*Records*
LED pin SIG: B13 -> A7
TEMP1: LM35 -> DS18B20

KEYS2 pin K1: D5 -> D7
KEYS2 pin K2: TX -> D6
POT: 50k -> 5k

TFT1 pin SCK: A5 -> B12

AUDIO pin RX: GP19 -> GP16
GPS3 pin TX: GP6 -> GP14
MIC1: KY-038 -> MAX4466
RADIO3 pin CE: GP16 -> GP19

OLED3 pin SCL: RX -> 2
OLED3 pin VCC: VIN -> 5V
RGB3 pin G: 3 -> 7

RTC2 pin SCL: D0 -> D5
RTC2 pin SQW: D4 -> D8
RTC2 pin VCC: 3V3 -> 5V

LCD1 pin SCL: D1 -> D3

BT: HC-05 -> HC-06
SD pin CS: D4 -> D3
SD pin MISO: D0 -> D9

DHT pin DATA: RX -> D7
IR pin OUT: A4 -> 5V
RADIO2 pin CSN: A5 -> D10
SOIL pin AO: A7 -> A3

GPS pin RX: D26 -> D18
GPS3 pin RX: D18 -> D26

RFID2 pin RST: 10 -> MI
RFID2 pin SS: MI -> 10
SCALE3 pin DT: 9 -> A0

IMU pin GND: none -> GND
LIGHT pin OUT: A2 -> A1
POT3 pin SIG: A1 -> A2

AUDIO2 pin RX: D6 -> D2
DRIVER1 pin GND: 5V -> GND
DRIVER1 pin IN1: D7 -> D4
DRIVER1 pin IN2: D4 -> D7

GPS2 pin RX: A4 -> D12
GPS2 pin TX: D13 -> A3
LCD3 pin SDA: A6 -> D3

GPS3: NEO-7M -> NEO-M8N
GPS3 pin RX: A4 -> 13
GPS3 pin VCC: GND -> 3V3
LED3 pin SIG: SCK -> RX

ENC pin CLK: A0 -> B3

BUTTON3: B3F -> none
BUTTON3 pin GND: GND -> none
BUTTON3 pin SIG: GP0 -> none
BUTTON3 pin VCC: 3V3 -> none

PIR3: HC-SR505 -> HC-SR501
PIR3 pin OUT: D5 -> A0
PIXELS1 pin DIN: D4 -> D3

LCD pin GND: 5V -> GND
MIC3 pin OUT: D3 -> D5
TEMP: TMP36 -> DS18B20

*Exercise details*
Print exactly, and only, the lines from the line that contains "LCD1 pin SCL: D1 -> D3" through the last line of the records.

*Response for this exercise*
LCD1 pin SCL: D1 -> D3

BT: HC-05 -> HC-06
SD pin CS: D4 -> D3
SD pin MISO: D0 -> D9

DHT pin DATA: RX -> D7
IR pin OUT: A4 -> 5V
RADIO2 pin CSN: A5 -> D10
SOIL pin AO: A7 -> A3

GPS pin RX: D26 -> D18
GPS3 pin RX: D18 -> D26

RFID2 pin RST: 10 -> MI
RFID2 pin SS: MI -> 10
SCALE3 pin DT: 9 -> A0

IMU pin GND: none -> GND
LIGHT pin OUT: A2 -> A1
POT3 pin SIG: A1 -> A2

AUDIO2 pin RX: D6 -> D2
DRIVER1 pin GND: 5V -> GND
DRIVER1 pin IN1: D7 -> D4
DRIVER1 pin IN2: D4 -> D7

GPS2 pin RX: A4 -> D12
GPS2 pin TX: D13 -> A3
LCD3 pin SDA: A6 -> D3

GPS3: NEO-7M -> NEO-M8N
GPS3 pin RX: A4 -> 13
GPS3 pin VCC: GND -> 3V3
LED3 pin SIG: SCK -> RX

ENC pin CLK: A0 -> B3

BUTTON3: B3F -> none
BUTTON3 pin GND: GND -> none
BUTTON3 pin SIG: GP0 -> none
BUTTON3 pin VCC: 3V3 -> none

PIR3: HC-SR505 -> HC-SR501
PIR3 pin OUT: D5 -> A0
PIXELS1 pin DIN: D4 -> D3

LCD pin GND: 5V -> GND
MIC3 pin OUT: D3 -> D5
TEMP: TMP36 -> DS18B20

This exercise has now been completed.